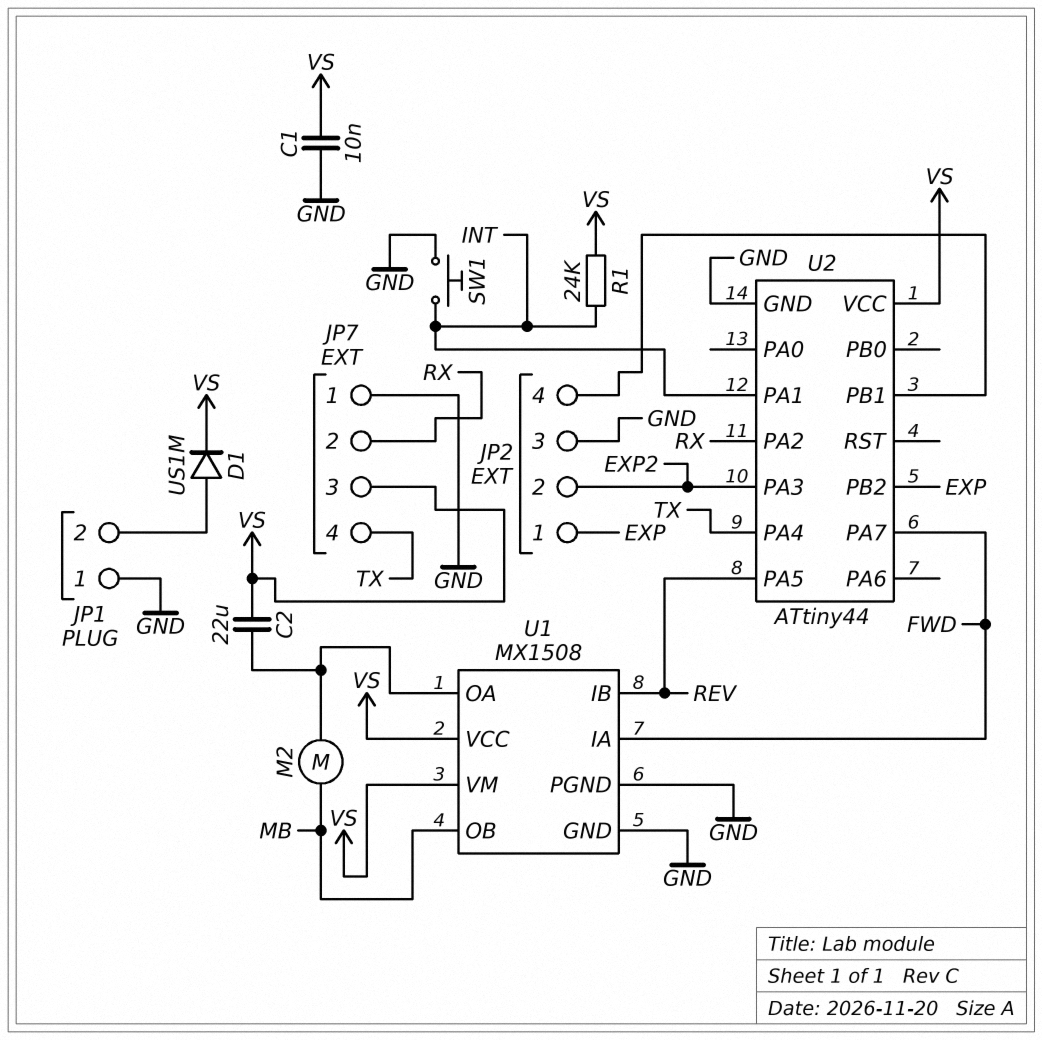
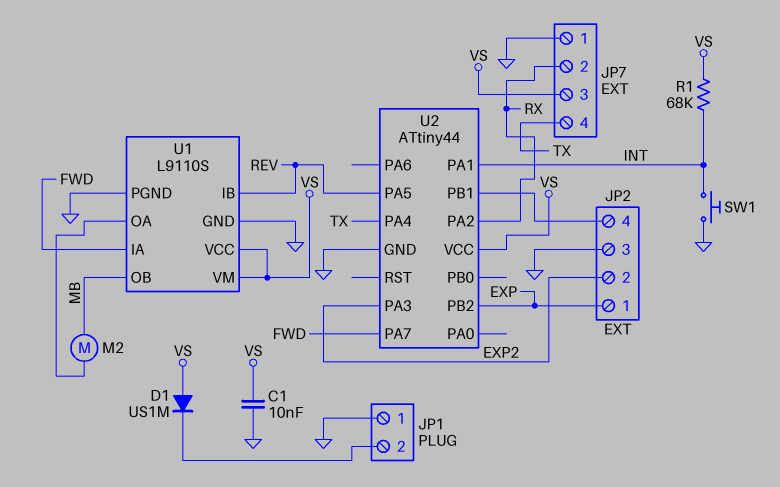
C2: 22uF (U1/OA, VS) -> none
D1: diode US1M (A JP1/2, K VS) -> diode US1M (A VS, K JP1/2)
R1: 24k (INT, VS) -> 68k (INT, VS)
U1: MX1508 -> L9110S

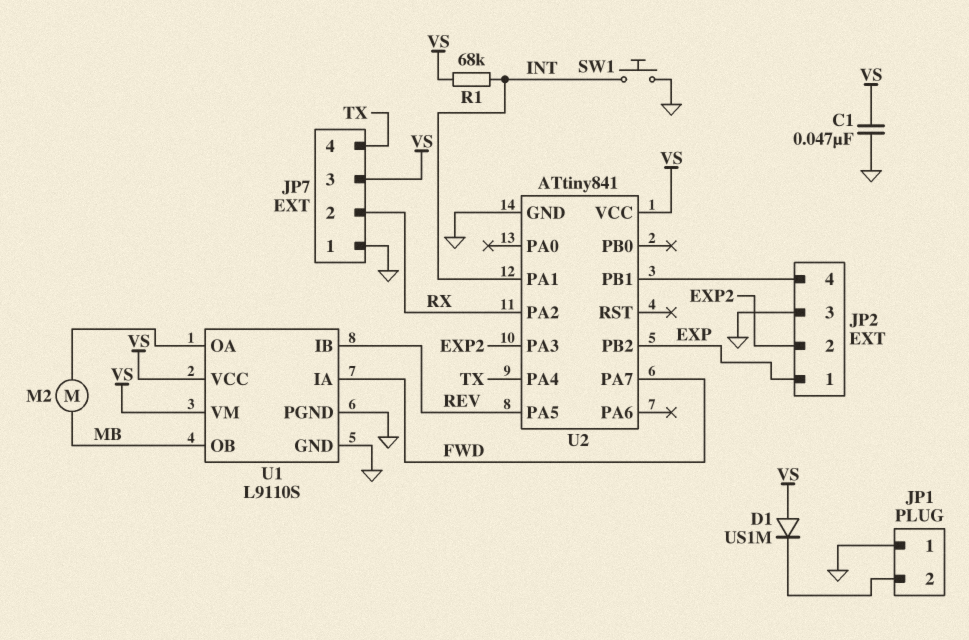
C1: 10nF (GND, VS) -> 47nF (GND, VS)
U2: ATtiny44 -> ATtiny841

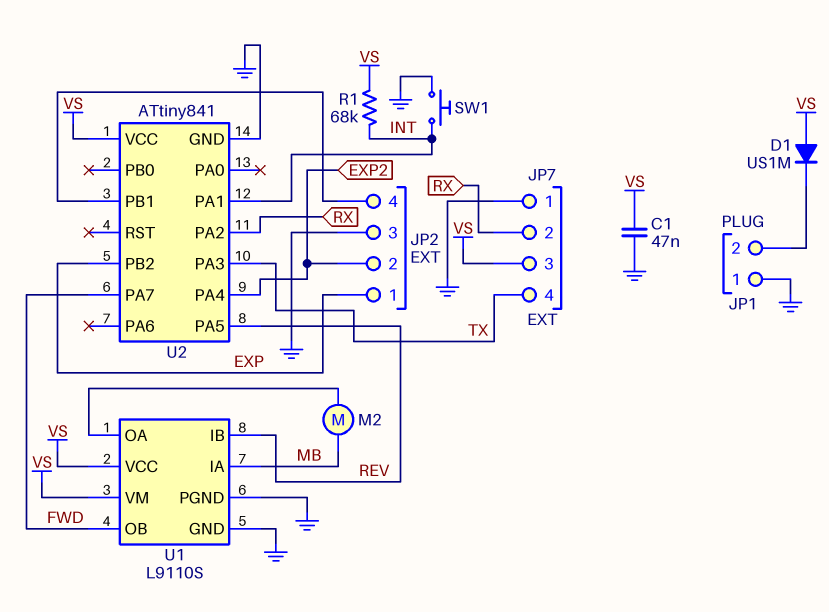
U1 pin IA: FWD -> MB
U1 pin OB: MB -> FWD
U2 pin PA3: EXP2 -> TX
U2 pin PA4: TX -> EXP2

...

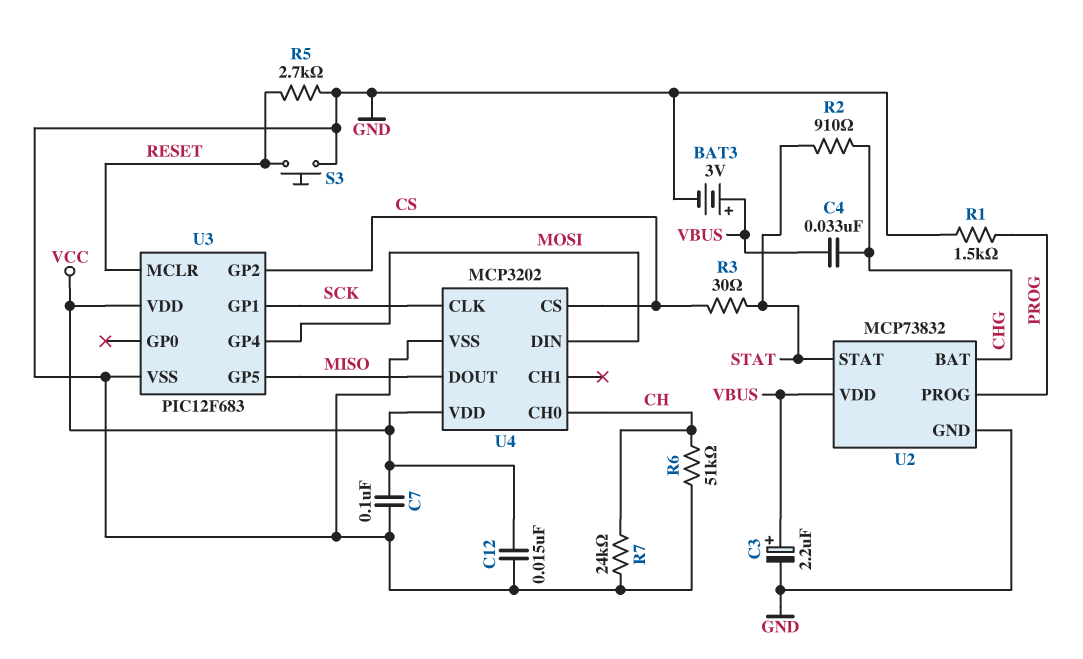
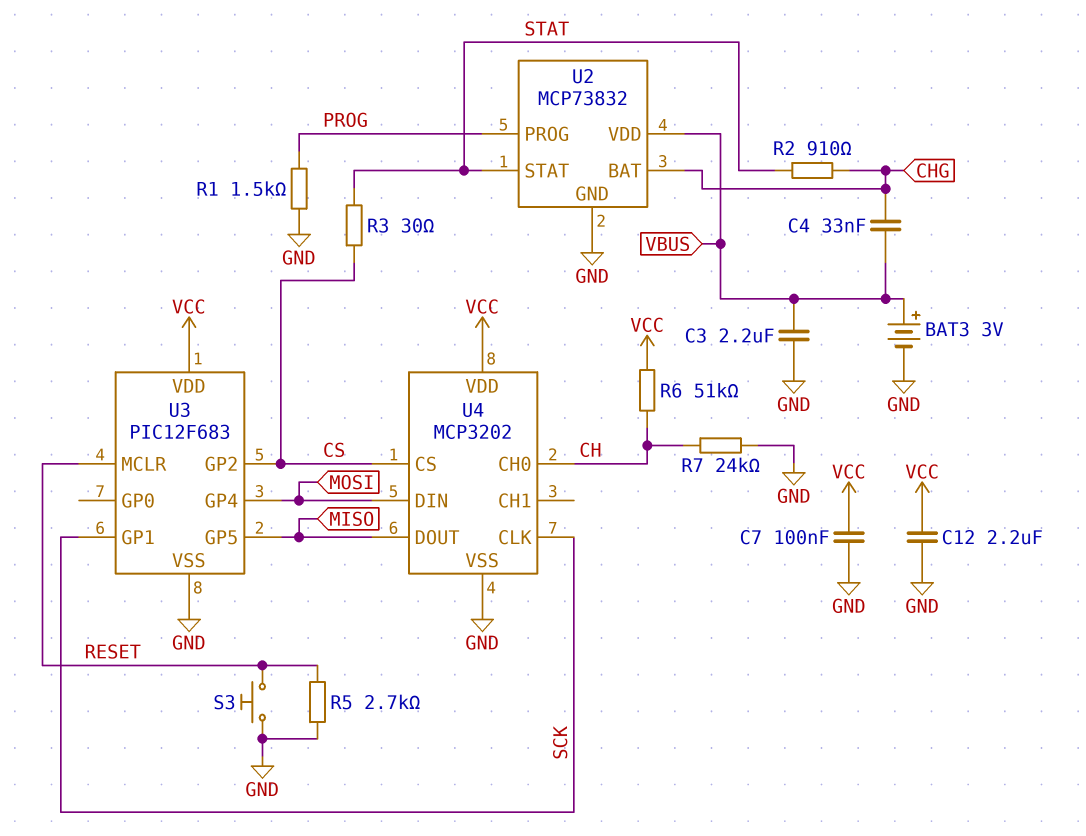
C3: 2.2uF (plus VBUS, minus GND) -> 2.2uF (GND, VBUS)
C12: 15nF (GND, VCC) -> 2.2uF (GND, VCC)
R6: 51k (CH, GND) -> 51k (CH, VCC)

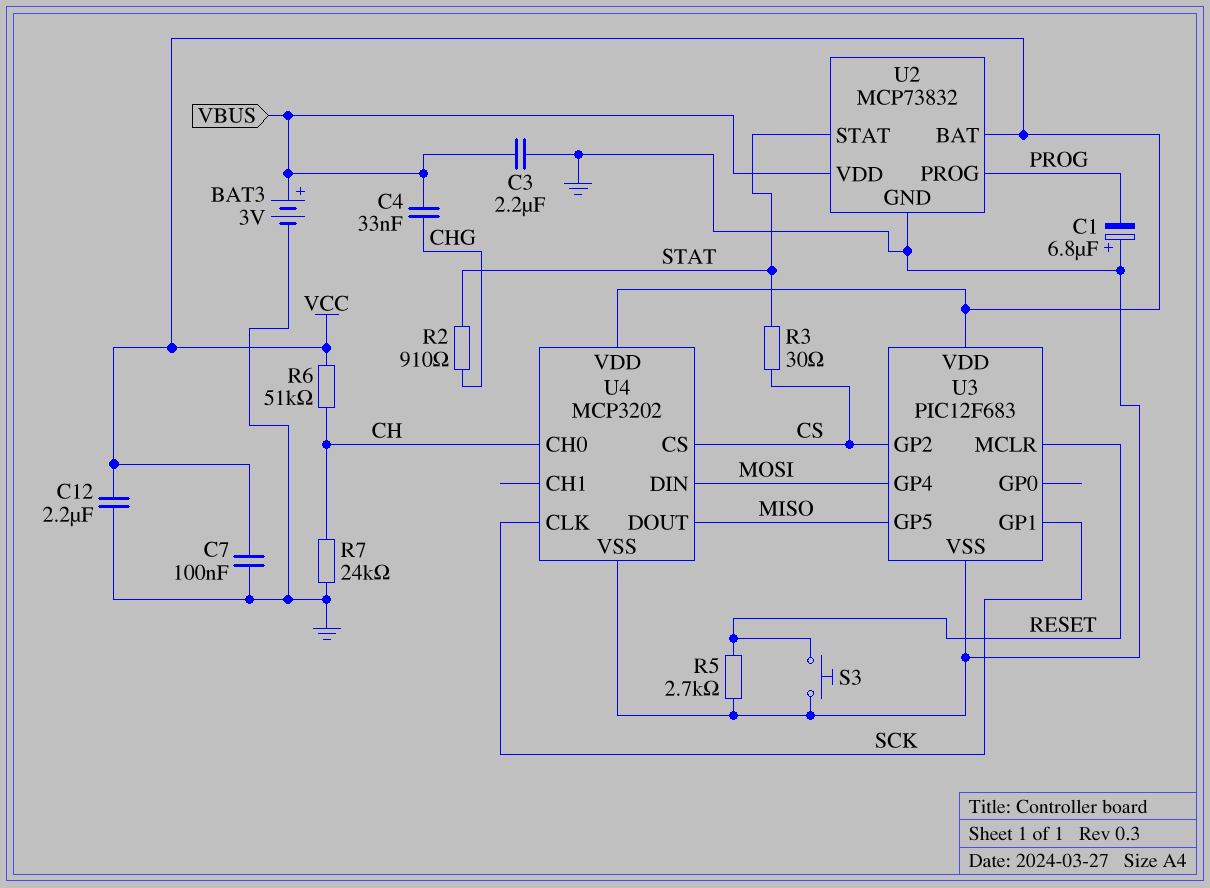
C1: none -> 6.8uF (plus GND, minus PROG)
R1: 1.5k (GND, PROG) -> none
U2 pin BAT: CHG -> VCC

_Your assignment:_ Within the listing above, write out the stretch from the line with "U2: ATtiny44 -> ATtiny841" through the line with "U2 pin PA4: TX -> EXP2" exactly. Any pictures are to be left out.

_Task response:_
U2: ATtiny44 -> ATtiny841

U1 pin IA: FWD -> MB
U1 pin OB: MB -> FWD
U2 pin PA3: EXP2 -> TX
U2 pin PA4: TX -> EXP2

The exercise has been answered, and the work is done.